Work required
Every record that follows should be copied exactly. No picture belongs in the copy.

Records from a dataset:
━━━━━━━━━━━━━━━━━━━━

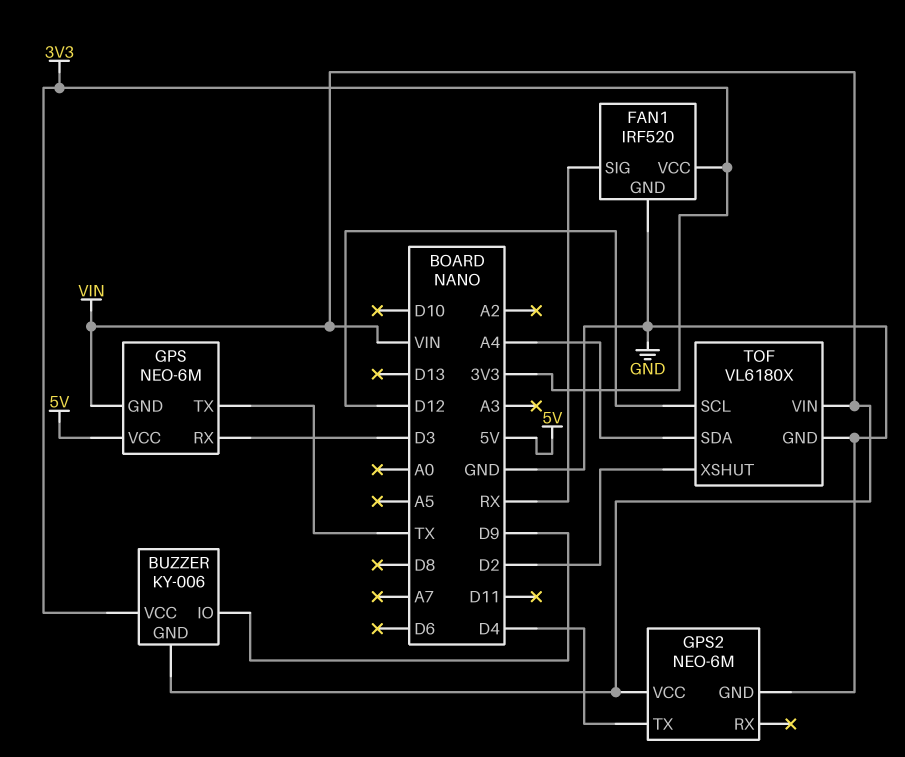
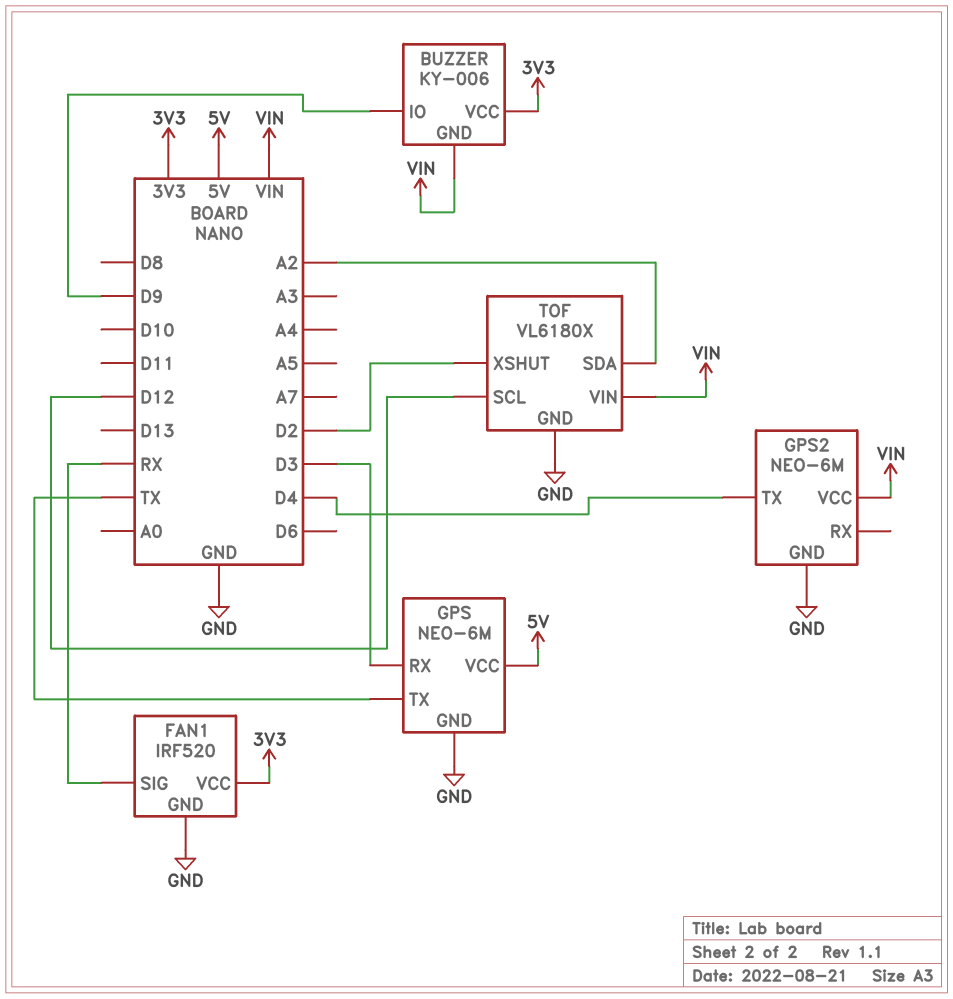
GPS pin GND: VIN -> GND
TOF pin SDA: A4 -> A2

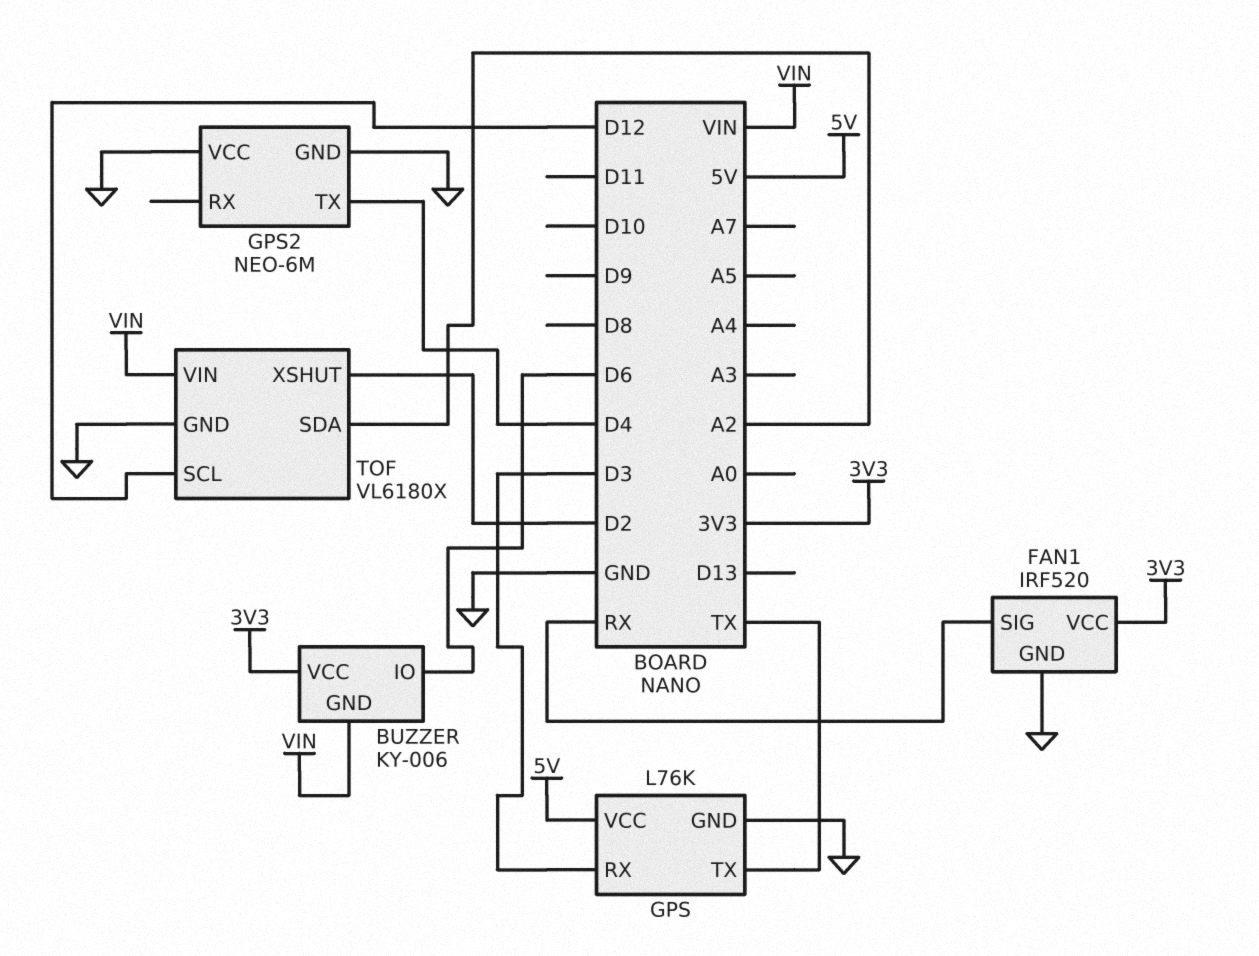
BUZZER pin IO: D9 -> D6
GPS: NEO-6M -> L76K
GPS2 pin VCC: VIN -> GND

━━━━━━━━━━━━━━━━━━━━

Finished exercise
GPS pin GND: VIN -> GND
TOF pin SDA: A4 -> A2

BUZZER pin IO: D9 -> D6
GPS: NEO-6M -> L76K
GPS2 pin VCC: VIN -> GND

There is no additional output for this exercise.